Task brief ▸ Set down each line of the material that follows, exactly, with no pictures.

# # # # #

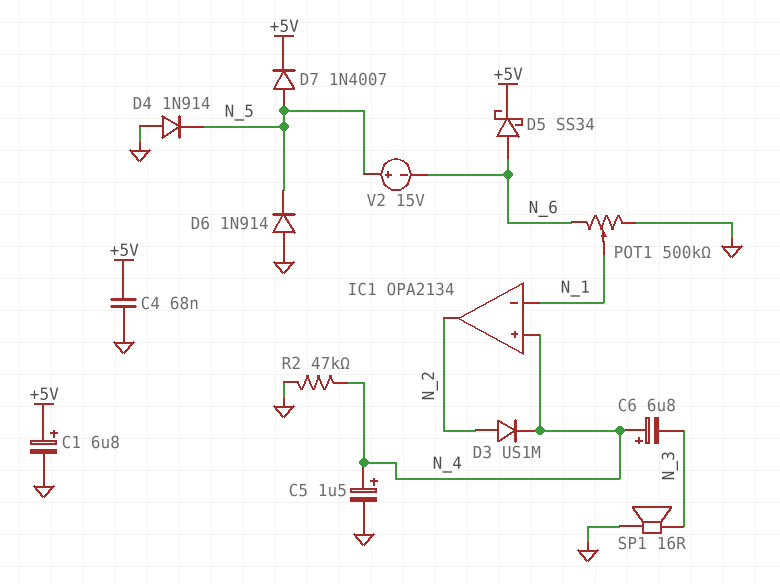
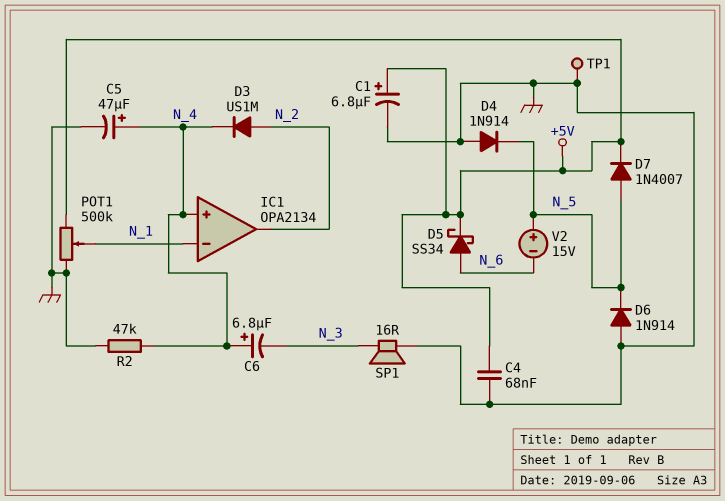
C5: 1.5uF (plus N_4, minus GND) -> 47uF (plus N_4, minus GND)
POT1: 500k (GND, N_6, wiper N_1) -> 500k (+5V, GND, wiper N_1)
TP1: none -> test point (GND)

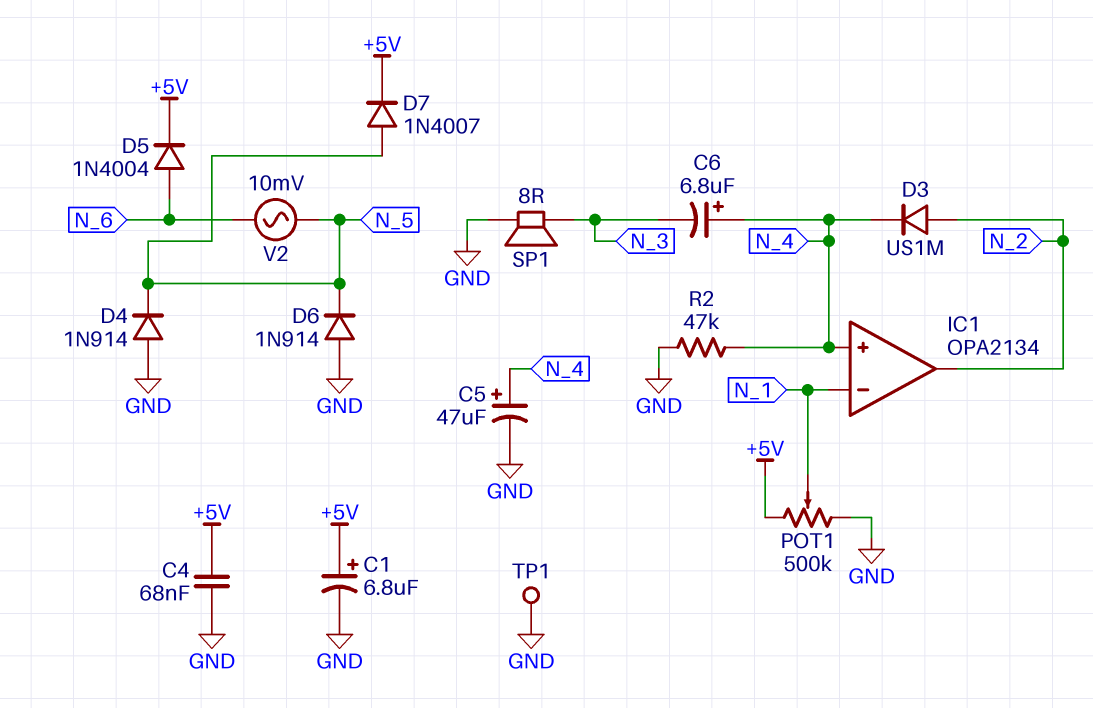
D5: schottky SS34 (A N_6, K +5V) -> diode 1N4004 (A N_6, K +5V)
SP1: speaker 16R (GND, N_3) -> speaker 8R (GND, N_3)
V2: 15V (plus N_5, minus N_6) -> AC 10mV (N_5, N_6)

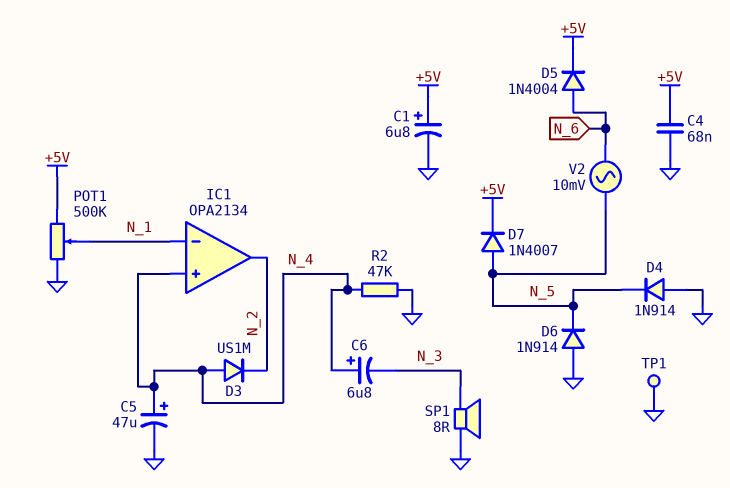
D3: diode US1M (A N_2, K N_4) -> diode US1M (A N_4, K N_2)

# # # # #

Result of the task ▸
C5: 1.5uF (plus N_4, minus GND) -> 47uF (plus N_4, minus GND)
POT1: 500k (GND, N_6, wiper N_1) -> 500k (+5V, GND, wiper N_1)
TP1: none -> test point (GND)

D5: schottky SS34 (A N_6, K +5V) -> diode 1N4004 (A N_6, K +5V)
SP1: speaker 16R (GND, N_3) -> speaker 8R (GND, N_3)
V2: 15V (plus N_5, minus N_6) -> AC 10mV (N_5, N_6)

D3: diode US1M (A N_2, K N_4) -> diode US1M (A N_4, K N_2)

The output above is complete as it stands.